* [HOW TO COMPLETE THIS TASK]: The records follow. Transcribe only the lines from the line containing "M202: motor 24V" through the end, both ends included, and leave out the pictures.

Start of DATA RECORDS

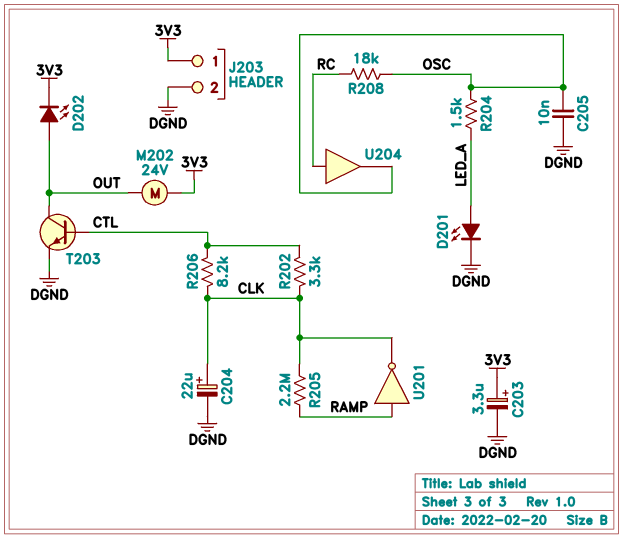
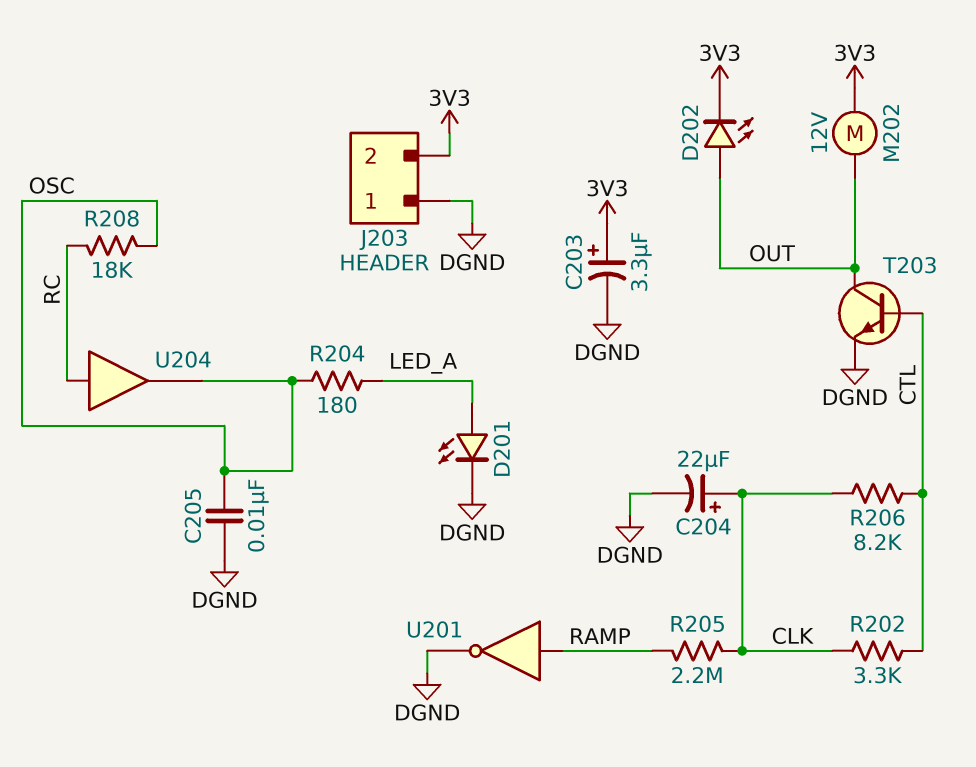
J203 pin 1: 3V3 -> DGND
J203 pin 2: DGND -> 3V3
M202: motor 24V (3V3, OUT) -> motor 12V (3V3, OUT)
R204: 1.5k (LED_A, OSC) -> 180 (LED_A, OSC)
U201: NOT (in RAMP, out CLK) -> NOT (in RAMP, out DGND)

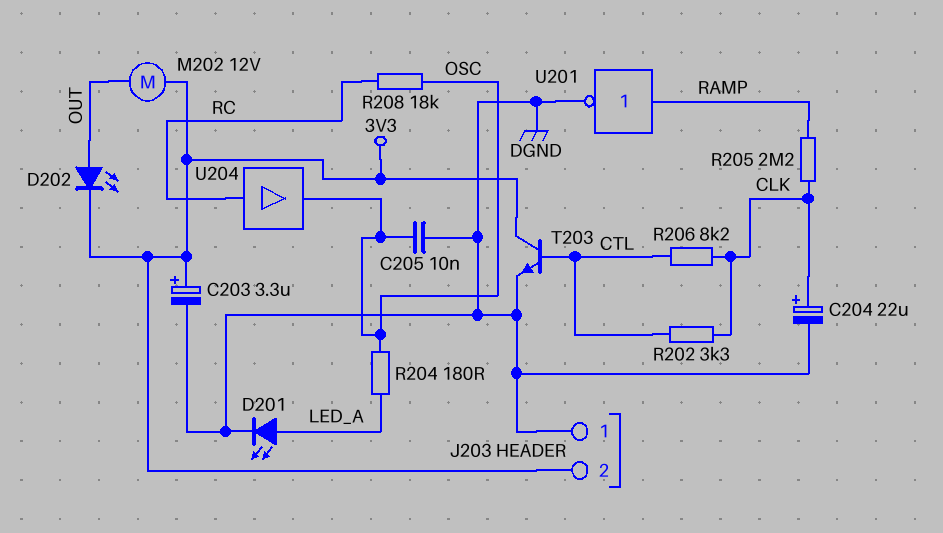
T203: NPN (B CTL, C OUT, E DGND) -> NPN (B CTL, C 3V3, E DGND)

End of DATA RECORDS

* [SOLUTION TO THE EXERCISE]:
M202: motor 24V (3V3, OUT) -> motor 12V (3V3, OUT)
R204: 1.5k (LED_A, OSC) -> 180 (LED_A, OSC)
U201: NOT (in RAMP, out CLK) -> NOT (in RAMP, out DGND)

T203: NPN (B CTL, C OUT, E DGND) -> NPN (B CTL, C 3V3, E DGND)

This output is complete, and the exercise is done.